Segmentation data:
## BEGIN
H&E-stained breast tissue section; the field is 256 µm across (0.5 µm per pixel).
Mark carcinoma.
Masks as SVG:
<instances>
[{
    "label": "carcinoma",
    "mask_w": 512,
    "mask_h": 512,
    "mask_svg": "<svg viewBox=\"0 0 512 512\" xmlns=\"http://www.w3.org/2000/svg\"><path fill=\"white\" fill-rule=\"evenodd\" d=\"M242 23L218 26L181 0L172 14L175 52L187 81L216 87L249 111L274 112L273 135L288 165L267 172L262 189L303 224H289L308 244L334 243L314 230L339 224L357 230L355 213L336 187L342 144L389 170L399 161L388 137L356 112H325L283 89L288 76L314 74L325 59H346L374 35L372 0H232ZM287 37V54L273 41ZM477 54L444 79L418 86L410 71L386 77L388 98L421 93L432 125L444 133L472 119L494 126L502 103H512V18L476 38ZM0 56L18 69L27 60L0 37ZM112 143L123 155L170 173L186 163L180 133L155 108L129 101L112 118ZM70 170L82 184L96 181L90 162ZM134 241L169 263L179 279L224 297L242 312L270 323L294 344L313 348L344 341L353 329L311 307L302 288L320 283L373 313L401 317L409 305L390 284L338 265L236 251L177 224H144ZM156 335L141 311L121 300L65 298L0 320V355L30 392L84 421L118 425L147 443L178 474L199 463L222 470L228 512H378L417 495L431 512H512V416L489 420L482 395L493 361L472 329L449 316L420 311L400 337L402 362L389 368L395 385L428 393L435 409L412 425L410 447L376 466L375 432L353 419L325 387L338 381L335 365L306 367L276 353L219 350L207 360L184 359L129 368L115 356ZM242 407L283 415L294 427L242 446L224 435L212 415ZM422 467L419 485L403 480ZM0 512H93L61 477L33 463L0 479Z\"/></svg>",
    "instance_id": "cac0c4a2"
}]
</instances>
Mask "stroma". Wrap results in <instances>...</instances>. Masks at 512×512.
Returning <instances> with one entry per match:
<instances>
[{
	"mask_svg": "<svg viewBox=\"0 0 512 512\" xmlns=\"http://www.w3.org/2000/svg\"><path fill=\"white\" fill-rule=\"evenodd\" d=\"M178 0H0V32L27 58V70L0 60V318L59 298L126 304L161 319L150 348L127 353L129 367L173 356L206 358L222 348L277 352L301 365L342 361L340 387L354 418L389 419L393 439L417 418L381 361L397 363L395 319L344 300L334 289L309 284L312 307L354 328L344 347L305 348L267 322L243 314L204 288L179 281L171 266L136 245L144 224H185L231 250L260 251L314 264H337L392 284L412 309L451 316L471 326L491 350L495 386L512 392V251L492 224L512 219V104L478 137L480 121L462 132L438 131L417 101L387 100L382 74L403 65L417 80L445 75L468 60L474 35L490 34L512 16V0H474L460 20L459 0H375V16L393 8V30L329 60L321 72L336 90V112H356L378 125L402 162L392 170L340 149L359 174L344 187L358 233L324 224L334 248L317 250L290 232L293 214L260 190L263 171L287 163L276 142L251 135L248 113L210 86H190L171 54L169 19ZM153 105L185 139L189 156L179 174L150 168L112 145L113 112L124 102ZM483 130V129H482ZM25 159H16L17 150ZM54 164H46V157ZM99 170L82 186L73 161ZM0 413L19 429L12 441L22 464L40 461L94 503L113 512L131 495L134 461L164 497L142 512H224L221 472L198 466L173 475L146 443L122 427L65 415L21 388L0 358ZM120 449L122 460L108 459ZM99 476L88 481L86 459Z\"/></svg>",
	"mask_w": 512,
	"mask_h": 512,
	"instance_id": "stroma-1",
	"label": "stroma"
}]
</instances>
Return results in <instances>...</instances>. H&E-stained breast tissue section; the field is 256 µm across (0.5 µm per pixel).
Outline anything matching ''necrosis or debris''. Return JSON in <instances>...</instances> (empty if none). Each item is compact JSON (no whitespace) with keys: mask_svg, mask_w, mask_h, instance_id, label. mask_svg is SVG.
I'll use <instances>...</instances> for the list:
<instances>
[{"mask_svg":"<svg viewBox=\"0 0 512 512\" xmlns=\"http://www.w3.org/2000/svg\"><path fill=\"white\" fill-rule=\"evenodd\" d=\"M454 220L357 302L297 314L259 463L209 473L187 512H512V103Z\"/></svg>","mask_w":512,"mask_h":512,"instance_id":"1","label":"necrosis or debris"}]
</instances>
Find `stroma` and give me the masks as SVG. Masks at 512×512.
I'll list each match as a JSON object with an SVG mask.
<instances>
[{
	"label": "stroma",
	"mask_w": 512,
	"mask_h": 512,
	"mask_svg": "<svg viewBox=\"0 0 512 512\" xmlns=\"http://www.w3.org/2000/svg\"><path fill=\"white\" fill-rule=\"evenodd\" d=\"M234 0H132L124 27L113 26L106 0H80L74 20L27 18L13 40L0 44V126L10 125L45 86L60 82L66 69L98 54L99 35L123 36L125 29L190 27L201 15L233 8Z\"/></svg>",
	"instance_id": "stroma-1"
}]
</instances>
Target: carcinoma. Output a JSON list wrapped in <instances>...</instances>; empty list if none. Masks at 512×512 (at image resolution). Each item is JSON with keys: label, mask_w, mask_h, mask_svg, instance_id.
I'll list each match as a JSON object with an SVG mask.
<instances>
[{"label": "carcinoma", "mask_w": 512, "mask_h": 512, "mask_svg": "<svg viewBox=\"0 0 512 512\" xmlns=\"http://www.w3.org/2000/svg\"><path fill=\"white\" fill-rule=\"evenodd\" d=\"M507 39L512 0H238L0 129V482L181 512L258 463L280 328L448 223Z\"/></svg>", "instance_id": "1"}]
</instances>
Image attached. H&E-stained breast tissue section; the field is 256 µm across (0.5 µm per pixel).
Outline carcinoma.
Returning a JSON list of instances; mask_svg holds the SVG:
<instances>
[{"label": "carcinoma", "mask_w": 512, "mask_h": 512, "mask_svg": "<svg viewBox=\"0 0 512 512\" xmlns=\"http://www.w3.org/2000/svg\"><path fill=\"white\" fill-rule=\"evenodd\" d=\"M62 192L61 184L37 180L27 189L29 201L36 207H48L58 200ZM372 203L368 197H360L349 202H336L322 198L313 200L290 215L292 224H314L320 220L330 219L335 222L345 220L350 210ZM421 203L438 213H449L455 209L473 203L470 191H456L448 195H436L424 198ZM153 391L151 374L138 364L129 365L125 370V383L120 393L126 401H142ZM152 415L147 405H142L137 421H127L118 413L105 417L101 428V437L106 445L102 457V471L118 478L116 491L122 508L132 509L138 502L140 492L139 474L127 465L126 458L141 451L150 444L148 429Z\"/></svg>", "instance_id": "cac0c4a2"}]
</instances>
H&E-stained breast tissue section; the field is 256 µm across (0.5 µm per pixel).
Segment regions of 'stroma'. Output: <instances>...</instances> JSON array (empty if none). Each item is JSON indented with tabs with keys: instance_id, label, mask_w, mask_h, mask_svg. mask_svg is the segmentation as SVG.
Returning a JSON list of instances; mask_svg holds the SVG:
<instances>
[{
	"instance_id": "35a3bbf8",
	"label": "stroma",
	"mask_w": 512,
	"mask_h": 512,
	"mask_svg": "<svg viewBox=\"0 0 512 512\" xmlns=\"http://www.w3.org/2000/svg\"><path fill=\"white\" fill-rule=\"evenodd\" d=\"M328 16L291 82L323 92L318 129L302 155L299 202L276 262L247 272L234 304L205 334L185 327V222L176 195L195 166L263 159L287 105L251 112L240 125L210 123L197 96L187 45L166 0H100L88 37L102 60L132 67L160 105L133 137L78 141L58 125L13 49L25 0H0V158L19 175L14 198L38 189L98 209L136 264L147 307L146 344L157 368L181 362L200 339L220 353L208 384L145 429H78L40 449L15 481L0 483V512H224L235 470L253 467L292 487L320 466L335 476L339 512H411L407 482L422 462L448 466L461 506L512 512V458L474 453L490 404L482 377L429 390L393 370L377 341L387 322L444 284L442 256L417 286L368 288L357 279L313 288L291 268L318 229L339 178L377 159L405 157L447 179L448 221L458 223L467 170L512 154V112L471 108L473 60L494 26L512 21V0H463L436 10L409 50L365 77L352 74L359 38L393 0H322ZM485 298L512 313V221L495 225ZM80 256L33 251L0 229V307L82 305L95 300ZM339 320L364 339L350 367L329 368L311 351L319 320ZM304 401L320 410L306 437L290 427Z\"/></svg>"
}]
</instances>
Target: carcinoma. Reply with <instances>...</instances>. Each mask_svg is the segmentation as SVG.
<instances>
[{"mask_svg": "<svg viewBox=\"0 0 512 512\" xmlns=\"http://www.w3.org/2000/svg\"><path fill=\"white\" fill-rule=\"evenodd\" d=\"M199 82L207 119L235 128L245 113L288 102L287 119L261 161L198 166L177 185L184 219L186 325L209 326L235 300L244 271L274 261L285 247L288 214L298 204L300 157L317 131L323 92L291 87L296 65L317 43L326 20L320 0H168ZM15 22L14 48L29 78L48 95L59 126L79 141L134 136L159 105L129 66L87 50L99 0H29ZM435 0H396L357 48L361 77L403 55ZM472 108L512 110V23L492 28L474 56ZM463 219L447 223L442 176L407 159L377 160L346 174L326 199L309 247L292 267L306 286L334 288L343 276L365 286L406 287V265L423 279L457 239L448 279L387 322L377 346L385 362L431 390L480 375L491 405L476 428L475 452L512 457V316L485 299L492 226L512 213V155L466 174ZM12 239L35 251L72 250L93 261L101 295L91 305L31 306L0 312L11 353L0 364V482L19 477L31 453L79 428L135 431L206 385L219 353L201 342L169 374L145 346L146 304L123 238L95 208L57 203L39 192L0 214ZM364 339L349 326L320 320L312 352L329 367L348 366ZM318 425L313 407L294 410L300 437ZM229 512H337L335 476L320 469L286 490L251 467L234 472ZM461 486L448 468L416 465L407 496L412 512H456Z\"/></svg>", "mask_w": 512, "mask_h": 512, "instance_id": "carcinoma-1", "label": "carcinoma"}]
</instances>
## END
Instruction: Extract exactly the run of lines beginning at the line with "SVG. Masks at 512×512." and ending at the line with "Image attached. H&E-stained", including both ends and nothing beyond them.

Exercise result:
Find `stroma` and give me the masks as SVG. Masks at 512×512.
I'll list each match as a JSON object with an SVG mask.
<instances>
[{
	"label": "stroma",
	"mask_w": 512,
	"mask_h": 512,
	"mask_svg": "<svg viewBox=\"0 0 512 512\" xmlns=\"http://www.w3.org/2000/svg\"><path fill=\"white\" fill-rule=\"evenodd\" d=\"M234 0H132L124 27L113 26L106 0H80L74 20L27 18L13 40L0 44V126L10 125L45 86L60 82L66 69L98 54L99 35L123 36L125 29L190 27L201 15L233 8Z\"/></svg>",
	"instance_id": "stroma-1"
}]
</instances>
Target: carcinoma. Output a JSON list wrapped in <instances>...</instances>; empty list if none. Masks at 512×512 (at image resolution). Each item is JSON with keys: label, mask_w, mask_h, mask_svg, instance_id.
I'll list each match as a JSON object with an SVG mask.
<instances>
[{"label": "carcinoma", "mask_w": 512, "mask_h": 512, "mask_svg": "<svg viewBox=\"0 0 512 512\" xmlns=\"http://www.w3.org/2000/svg\"><path fill=\"white\" fill-rule=\"evenodd\" d=\"M507 39L512 0H238L0 129V482L181 512L258 463L280 328L448 223Z\"/></svg>", "instance_id": "1"}]
</instances>
Image attached. H&E-stained breast tissue section; the field is 256 µm across (0.5 µm per pixel).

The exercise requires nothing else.